Start of Provided entries

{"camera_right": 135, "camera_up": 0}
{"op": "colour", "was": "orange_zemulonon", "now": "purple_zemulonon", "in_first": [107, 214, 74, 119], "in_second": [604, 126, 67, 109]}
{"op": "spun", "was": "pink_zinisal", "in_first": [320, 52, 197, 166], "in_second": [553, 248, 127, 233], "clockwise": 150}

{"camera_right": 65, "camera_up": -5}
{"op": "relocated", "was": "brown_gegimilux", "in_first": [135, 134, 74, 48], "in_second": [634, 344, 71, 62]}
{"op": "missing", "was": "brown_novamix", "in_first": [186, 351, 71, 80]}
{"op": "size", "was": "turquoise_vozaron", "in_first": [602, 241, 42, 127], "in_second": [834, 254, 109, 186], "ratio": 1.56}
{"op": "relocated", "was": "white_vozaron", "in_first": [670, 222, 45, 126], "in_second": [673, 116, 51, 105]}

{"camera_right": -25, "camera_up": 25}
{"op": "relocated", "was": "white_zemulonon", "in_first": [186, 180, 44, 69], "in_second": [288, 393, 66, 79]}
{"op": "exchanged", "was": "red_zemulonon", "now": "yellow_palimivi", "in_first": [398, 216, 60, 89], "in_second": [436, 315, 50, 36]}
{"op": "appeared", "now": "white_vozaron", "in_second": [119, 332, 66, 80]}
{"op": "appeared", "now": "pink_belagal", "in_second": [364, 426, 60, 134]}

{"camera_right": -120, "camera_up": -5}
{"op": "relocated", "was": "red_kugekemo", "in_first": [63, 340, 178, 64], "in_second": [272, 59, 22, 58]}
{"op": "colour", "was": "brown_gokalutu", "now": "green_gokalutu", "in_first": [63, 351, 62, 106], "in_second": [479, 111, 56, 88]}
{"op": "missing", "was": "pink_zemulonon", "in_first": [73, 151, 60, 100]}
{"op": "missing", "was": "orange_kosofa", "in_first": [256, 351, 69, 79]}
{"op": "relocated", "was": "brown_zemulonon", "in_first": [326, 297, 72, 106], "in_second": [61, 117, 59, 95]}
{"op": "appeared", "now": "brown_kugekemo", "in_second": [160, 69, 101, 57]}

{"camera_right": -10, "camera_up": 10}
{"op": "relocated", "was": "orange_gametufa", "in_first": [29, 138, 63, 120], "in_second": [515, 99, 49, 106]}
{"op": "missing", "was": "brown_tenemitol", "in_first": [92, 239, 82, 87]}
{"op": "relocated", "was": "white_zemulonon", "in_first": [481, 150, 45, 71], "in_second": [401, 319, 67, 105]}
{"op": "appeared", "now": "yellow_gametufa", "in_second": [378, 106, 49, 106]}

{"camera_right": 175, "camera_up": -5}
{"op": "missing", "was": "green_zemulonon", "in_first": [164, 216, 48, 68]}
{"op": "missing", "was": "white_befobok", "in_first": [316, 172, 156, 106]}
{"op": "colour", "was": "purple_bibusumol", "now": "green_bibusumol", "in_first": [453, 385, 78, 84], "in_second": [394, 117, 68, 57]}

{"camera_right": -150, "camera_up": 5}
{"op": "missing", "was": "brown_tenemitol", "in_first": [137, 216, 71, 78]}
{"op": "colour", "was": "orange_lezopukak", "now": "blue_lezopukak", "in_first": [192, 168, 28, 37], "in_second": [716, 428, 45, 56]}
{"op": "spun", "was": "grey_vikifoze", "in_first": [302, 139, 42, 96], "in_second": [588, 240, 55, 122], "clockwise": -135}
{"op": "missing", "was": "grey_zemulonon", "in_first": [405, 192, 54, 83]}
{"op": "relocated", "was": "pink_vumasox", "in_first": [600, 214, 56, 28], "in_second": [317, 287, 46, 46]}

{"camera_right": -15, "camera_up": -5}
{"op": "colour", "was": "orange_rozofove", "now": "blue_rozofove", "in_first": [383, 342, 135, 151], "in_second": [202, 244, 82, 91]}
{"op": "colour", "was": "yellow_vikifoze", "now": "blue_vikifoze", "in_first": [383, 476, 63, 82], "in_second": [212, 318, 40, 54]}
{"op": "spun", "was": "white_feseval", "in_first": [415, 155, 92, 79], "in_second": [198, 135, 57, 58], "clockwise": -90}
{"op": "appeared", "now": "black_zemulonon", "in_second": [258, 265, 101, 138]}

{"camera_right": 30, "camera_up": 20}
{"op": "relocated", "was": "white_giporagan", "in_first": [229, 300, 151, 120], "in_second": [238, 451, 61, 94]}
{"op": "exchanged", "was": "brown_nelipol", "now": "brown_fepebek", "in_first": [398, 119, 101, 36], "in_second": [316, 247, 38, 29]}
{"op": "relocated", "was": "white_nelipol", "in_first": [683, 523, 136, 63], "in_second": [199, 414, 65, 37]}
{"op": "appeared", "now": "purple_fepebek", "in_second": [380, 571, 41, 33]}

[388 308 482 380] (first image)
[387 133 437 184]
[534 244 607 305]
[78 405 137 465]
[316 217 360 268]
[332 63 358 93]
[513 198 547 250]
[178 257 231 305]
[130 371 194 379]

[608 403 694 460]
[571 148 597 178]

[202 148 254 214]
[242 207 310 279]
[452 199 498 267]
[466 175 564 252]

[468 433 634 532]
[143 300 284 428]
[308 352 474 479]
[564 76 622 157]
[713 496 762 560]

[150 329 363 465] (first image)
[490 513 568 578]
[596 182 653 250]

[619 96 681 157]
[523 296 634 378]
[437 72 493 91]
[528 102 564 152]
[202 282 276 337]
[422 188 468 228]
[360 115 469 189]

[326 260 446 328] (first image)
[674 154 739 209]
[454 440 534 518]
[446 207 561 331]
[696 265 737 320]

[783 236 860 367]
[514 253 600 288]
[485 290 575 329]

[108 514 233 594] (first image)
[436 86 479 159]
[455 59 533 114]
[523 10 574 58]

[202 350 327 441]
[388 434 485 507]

End of Provided entries

Output the data once more, exactly as given.

{"camera_right": 135, "camera_up": 0}
{"op": "colour", "was": "orange_zemulonon", "now": "purple_zemulonon", "in_first": [107, 214, 74, 119], "in_second": [604, 126, 67, 109]}
{"op": "spun", "was": "pink_zinisal", "in_first": [320, 52, 197, 166], "in_second": [553, 248, 127, 233], "clockwise": 150}

{"camera_right": 65, "camera_up": -5}
{"op": "relocated", "was": "brown_gegimilux", "in_first": [135, 134, 74, 48], "in_second": [634, 344, 71, 62]}
{"op": "missing", "was": "brown_novamix", "in_first": [186, 351, 71, 80]}
{"op": "size", "was": "turquoise_vozaron", "in_first": [602, 241, 42, 127], "in_second": [834, 254, 109, 186], "ratio": 1.56}
{"op": "relocated", "was": "white_vozaron", "in_first": [670, 222, 45, 126], "in_second": [673, 116, 51, 105]}

{"camera_right": -25, "camera_up": 25}
{"op": "relocated", "was": "white_zemulonon", "in_first": [186, 180, 44, 69], "in_second": [288, 393, 66, 79]}
{"op": "exchanged", "was": "red_zemulonon", "now": "yellow_palimivi", "in_first": [398, 216, 60, 89], "in_second": [436, 315, 50, 36]}
{"op": "appeared", "now": "white_vozaron", "in_second": [119, 332, 66, 80]}
{"op": "appeared", "now": "pink_belagal", "in_second": [364, 426, 60, 134]}

{"camera_right": -120, "camera_up": -5}
{"op": "relocated", "was": "red_kugekemo", "in_first": [63, 340, 178, 64], "in_second": [272, 59, 22, 58]}
{"op": "colour", "was": "brown_gokalutu", "now": "green_gokalutu", "in_first": [63, 351, 62, 106], "in_second": [479, 111, 56, 88]}
{"op": "missing", "was": "pink_zemulonon", "in_first": [73, 151, 60, 100]}
{"op": "missing", "was": "orange_kosofa", "in_first": [256, 351, 69, 79]}
{"op": "relocated", "was": "brown_zemulonon", "in_first": [326, 297, 72, 106], "in_second": [61, 117, 59, 95]}
{"op": "appeared", "now": "brown_kugekemo", "in_second": [160, 69, 101, 57]}

{"camera_right": -10, "camera_up": 10}
{"op": "relocated", "was": "orange_gametufa", "in_first": [29, 138, 63, 120], "in_second": [515, 99, 49, 106]}
{"op": "missing", "was": "brown_tenemitol", "in_first": [92, 239, 82, 87]}
{"op": "relocated", "was": "white_zemulonon", "in_first": [481, 150, 45, 71], "in_second": [401, 319, 67, 105]}
{"op": "appeared", "now": "yellow_gametufa", "in_second": [378, 106, 49, 106]}

{"camera_right": 175, "camera_up": -5}
{"op": "missing", "was": "green_zemulonon", "in_first": [164, 216, 48, 68]}
{"op": "missing", "was": "white_befobok", "in_first": [316, 172, 156, 106]}
{"op": "colour", "was": "purple_bibusumol", "now": "green_bibusumol", "in_first": [453, 385, 78, 84], "in_second": [394, 117, 68, 57]}

{"camera_right": -150, "camera_up": 5}
{"op": "missing", "was": "brown_tenemitol", "in_first": [137, 216, 71, 78]}
{"op": "colour", "was": "orange_lezopukak", "now": "blue_lezopukak", "in_first": [192, 168, 28, 37], "in_second": [716, 428, 45, 56]}
{"op": "spun", "was": "grey_vikifoze", "in_first": [302, 139, 42, 96], "in_second": [588, 240, 55, 122], "clockwise": -135}
{"op": "missing", "was": "grey_zemulonon", "in_first": [405, 192, 54, 83]}
{"op": "relocated", "was": "pink_vumasox", "in_first": [600, 214, 56, 28], "in_second": [317, 287, 46, 46]}

{"camera_right": -15, "camera_up": -5}
{"op": "colour", "was": "orange_rozofove", "now": "blue_rozofove", "in_first": [383, 342, 135, 151], "in_second": [202, 244, 82, 91]}
{"op": "colour", "was": "yellow_vikifoze", "now": "blue_vikifoze", "in_first": [383, 476, 63, 82], "in_second": [212, 318, 40, 54]}
{"op": "spun", "was": "white_feseval", "in_first": [415, 155, 92, 79], "in_second": [198, 135, 57, 58], "clockwise": -90}
{"op": "appeared", "now": "black_zemulonon", "in_second": [258, 265, 101, 138]}

{"camera_right": 30, "camera_up": 20}
{"op": "relocated", "was": "white_giporagan", "in_first": [229, 300, 151, 120], "in_second": [238, 451, 61, 94]}
{"op": "exchanged", "was": "brown_nelipol", "now": "brown_fepebek", "in_first": [398, 119, 101, 36], "in_second": [316, 247, 38, 29]}
{"op": "relocated", "was": "white_nelipol", "in_first": [683, 523, 136, 63], "in_second": [199, 414, 65, 37]}
{"op": "appeared", "now": "purple_fepebek", "in_second": [380, 571, 41, 33]}

[388 308 482 380] (first image)
[387 133 437 184]
[534 244 607 305]
[78 405 137 465]
[316 217 360 268]
[332 63 358 93]
[513 198 547 250]
[178 257 231 305]
[130 371 194 379]

[608 403 694 460]
[571 148 597 178]

[202 148 254 214]
[242 207 310 279]
[452 199 498 267]
[466 175 564 252]

[468 433 634 532]
[143 300 284 428]
[308 352 474 479]
[564 76 622 157]
[713 496 762 560]

[150 329 363 465] (first image)
[490 513 568 578]
[596 182 653 250]

[619 96 681 157]
[523 296 634 378]
[437 72 493 91]
[528 102 564 152]
[202 282 276 337]
[422 188 468 228]
[360 115 469 189]

[326 260 446 328] (first image)
[674 154 739 209]
[454 440 534 518]
[446 207 561 331]
[696 265 737 320]

[783 236 860 367]
[514 253 600 288]
[485 290 575 329]

[108 514 233 594] (first image)
[436 86 479 159]
[455 59 533 114]
[523 10 574 58]

[202 350 327 441]
[388 434 485 507]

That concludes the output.